[GIVEN DATA — start]

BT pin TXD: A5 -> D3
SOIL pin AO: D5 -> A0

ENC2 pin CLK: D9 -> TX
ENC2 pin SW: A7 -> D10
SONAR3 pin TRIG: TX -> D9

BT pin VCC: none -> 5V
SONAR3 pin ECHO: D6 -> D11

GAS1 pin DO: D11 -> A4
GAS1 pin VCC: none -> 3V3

[GIVEN DATA — finish]

ASSIGNMENT:
Show each line of the records above containing "none".

OUTPUT FOR THIS TASK:
BT pin VCC: none -> 5V
GAS1 pin VCC: none -> 3V3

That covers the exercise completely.